DATA RECORDS:

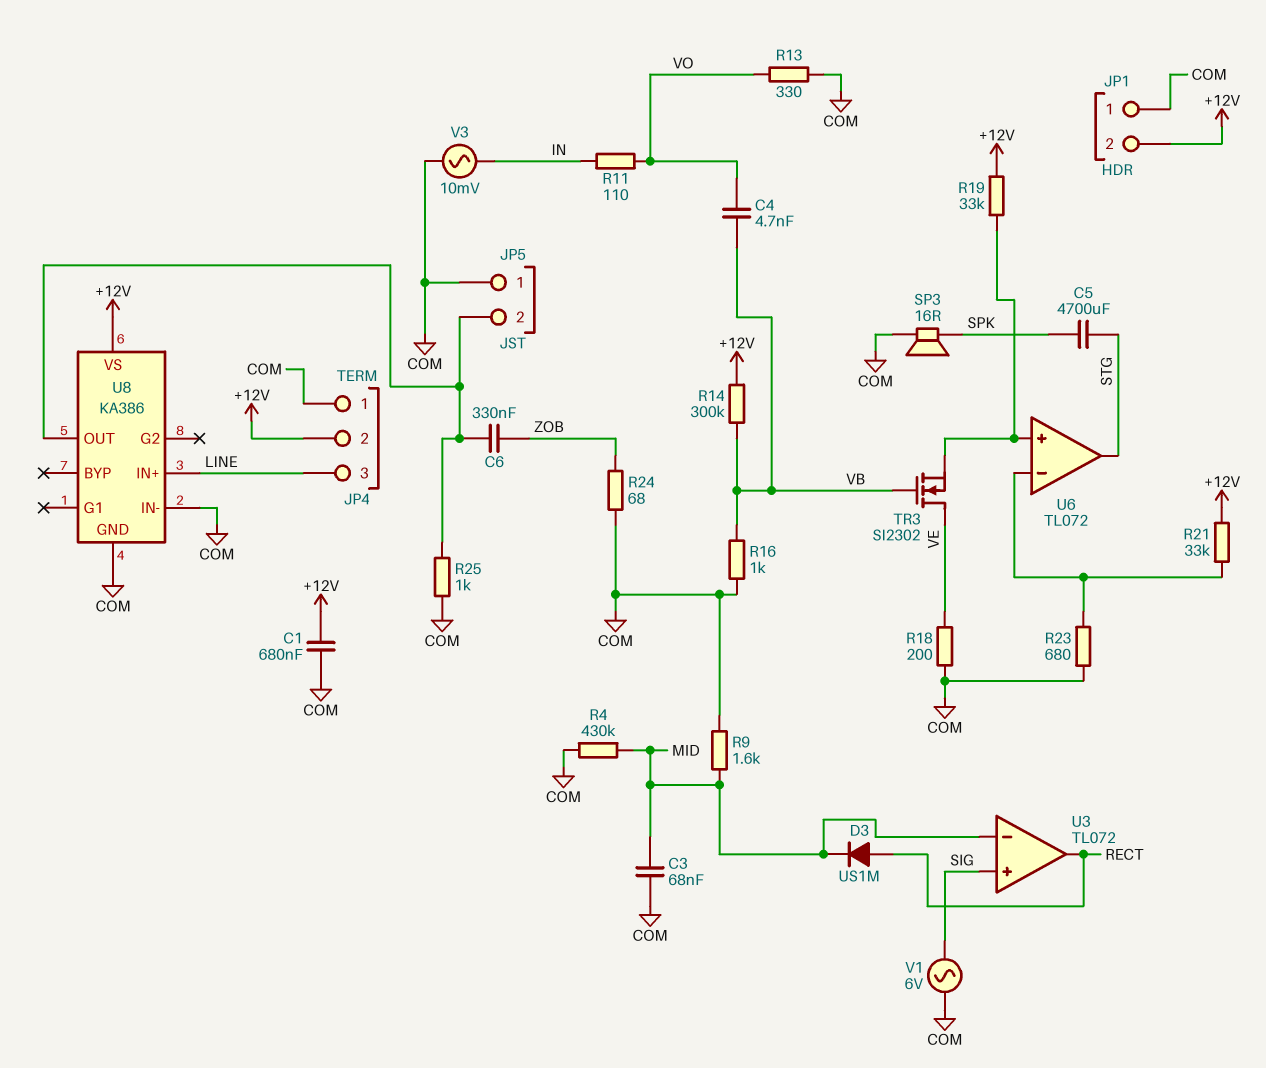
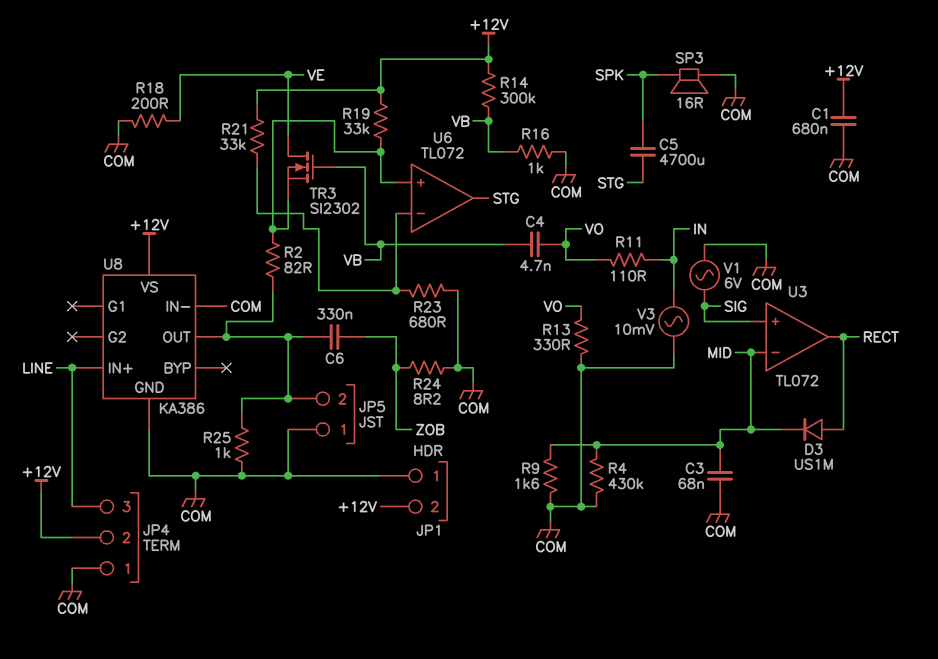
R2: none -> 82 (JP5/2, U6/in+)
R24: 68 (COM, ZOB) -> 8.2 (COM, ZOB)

--

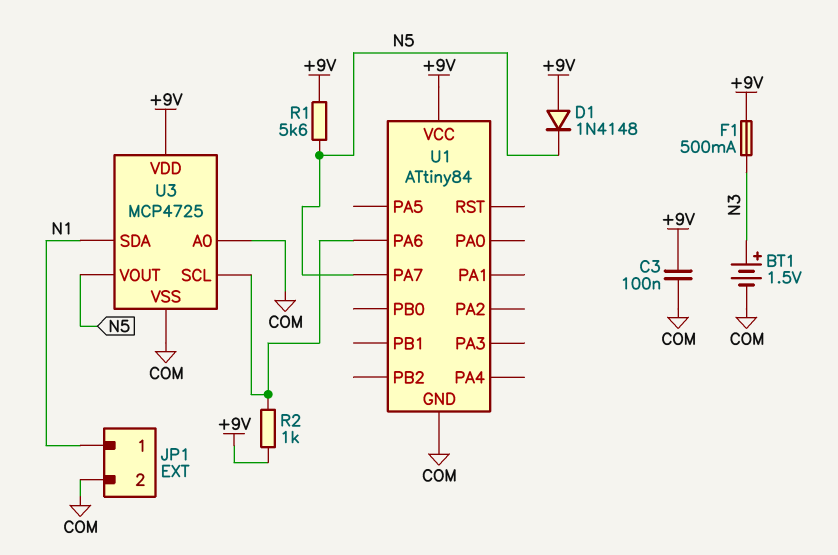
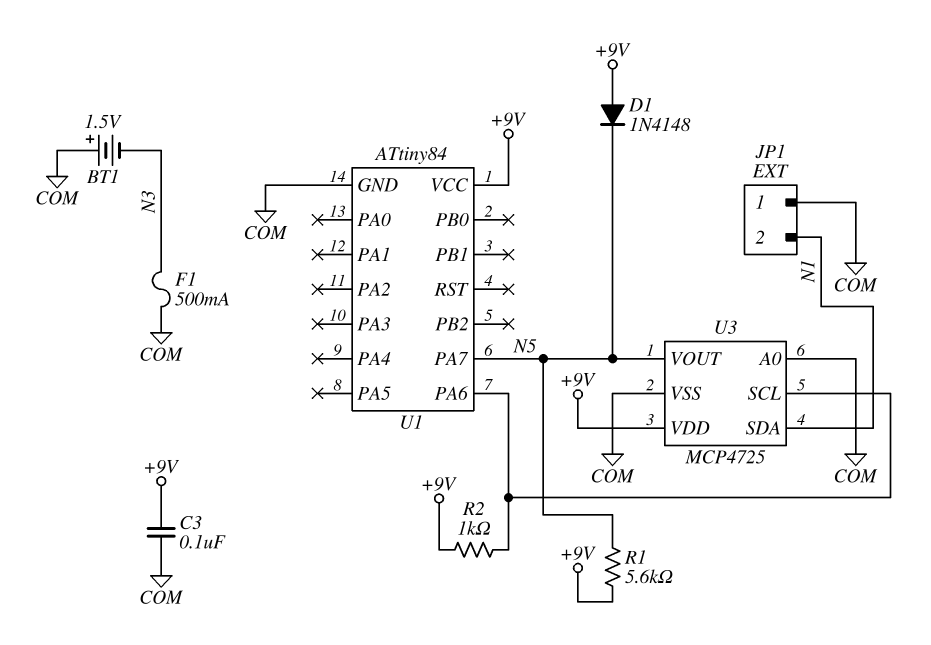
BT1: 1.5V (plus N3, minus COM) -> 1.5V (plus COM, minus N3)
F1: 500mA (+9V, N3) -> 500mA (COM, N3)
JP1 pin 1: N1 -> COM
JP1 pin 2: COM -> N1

WHAT THE EXERCISE ASKS: Copy the lines above exactly, beginning at the line that has "F1: 500mA (+9V, N3) -> 500mA (COM, N3)" and stopping after the line that has "JP1 pin 2: COM -> N1", and omit the rest.

OUTPUT OF THE TASK:
F1: 500mA (+9V, N3) -> 500mA (COM, N3)
JP1 pin 1: N1 -> COM
JP1 pin 2: COM -> N1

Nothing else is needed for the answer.